### Aim of the exercise
Could you repeat all of the entries word for word, minus any pictures?

Records from a data collection:

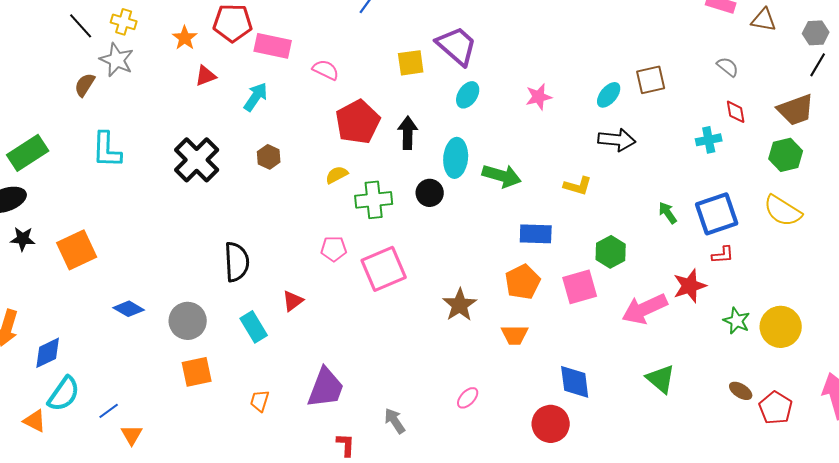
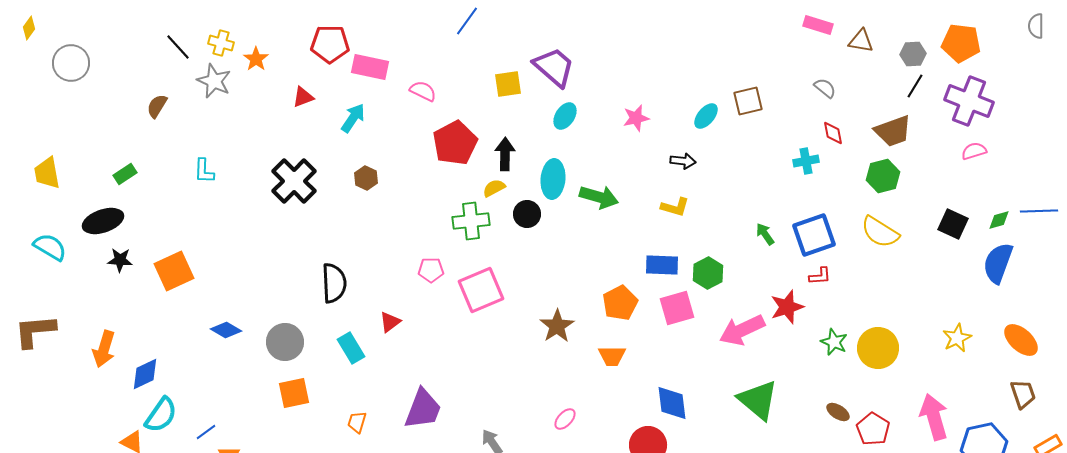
orange star: (185, 38) -> (256, 59), moved
brown semicircle: (85, 85) -> (157, 106), moved
black arrow: (617, 140) -> (683, 161), moved, size x0.7
cyan L-shape: (107, 150) -> (204, 171), size x0.7
green rectangle: (28, 153) -> (125, 174), size x0.6
yellow semicircle: (337, 175) -> (494, 188), moved
blue rectangle: (536, 234) -> (662, 265), moved
green triangle: (661, 379) -> (758, 400), size x1.4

### Solution to the problem
orange star: (185, 38) -> (256, 59), moved
brown semicircle: (85, 85) -> (157, 106), moved
black arrow: (617, 140) -> (683, 161), moved, size x0.7
cyan L-shape: (107, 150) -> (204, 171), size x0.7
green rectangle: (28, 153) -> (125, 174), size x0.6
yellow semicircle: (337, 175) -> (494, 188), moved
blue rectangle: (536, 234) -> (662, 265), moved
green triangle: (661, 379) -> (758, 400), size x1.4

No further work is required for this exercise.